(Stored records):
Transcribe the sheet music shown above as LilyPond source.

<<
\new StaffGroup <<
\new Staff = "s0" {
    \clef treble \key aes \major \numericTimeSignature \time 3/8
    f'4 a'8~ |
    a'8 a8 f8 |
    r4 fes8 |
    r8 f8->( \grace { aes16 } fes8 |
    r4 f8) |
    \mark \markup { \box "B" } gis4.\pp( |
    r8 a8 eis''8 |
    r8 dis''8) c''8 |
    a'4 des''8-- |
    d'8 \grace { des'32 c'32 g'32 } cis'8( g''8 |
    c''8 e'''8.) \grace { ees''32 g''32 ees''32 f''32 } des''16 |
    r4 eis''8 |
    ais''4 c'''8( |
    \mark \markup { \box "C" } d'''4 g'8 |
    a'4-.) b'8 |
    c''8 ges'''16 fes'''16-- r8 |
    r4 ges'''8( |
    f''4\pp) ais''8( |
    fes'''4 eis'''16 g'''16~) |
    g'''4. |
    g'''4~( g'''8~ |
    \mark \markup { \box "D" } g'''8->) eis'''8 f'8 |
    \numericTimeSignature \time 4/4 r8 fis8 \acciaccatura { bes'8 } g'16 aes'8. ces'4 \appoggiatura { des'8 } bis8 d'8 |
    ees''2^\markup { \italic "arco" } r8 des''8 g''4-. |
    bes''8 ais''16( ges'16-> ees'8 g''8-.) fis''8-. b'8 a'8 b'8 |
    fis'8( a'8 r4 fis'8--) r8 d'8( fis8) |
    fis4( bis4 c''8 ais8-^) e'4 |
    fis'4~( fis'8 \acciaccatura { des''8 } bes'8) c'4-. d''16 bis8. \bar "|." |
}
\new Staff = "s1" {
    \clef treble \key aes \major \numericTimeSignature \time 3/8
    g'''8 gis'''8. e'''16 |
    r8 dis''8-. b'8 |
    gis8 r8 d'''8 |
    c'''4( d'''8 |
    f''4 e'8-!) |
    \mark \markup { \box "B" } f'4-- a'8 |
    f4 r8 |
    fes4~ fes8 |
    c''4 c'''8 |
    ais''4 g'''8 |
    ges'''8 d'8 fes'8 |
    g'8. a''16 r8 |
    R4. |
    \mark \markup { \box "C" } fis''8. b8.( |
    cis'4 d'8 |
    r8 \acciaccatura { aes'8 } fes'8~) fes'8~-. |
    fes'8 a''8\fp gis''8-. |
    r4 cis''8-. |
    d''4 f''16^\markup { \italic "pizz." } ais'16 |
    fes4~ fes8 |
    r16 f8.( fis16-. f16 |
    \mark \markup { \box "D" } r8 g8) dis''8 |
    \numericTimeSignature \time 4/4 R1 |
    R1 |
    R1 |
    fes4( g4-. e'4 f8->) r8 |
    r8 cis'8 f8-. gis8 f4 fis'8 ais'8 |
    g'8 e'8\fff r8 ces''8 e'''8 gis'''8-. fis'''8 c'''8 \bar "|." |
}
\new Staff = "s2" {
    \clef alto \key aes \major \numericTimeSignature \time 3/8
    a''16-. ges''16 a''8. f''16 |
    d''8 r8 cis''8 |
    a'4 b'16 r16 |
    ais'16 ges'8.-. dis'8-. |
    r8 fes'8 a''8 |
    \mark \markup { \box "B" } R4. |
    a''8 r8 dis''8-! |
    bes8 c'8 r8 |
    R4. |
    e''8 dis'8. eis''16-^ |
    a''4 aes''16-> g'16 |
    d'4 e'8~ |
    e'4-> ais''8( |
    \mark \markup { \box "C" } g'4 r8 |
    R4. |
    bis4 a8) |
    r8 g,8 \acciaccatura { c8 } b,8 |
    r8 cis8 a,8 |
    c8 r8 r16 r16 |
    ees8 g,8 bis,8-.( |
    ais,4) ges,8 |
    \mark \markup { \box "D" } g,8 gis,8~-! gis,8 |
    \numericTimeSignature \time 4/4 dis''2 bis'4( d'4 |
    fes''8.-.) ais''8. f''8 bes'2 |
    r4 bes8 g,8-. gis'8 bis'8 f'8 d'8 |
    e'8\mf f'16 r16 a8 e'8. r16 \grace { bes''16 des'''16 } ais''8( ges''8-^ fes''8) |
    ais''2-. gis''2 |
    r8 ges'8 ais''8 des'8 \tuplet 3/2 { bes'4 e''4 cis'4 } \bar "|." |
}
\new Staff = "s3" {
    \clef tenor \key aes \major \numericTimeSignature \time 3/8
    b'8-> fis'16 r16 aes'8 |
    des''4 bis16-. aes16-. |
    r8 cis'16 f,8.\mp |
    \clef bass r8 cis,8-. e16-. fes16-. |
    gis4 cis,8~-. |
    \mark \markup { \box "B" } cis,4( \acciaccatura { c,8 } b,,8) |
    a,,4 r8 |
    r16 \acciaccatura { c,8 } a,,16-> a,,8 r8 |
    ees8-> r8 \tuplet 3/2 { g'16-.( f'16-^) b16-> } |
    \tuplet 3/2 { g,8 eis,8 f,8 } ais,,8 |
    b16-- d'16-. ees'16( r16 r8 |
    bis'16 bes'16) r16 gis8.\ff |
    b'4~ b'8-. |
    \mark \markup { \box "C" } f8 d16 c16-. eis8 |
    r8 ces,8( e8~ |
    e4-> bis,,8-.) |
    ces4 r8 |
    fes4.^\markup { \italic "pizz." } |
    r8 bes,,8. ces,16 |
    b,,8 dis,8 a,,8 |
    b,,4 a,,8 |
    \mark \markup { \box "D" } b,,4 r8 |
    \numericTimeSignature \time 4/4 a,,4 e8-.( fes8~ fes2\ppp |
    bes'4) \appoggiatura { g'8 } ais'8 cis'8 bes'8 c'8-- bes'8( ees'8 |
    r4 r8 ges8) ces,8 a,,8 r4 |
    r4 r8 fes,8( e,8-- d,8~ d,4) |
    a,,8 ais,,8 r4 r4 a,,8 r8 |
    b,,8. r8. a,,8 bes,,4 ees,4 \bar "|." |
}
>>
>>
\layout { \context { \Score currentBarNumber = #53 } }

(WRITTEN REQUEST): How many lines in the listing above contain the string "pizz"? Reply with the number alone.

(RESULT OF THIS TASK): 2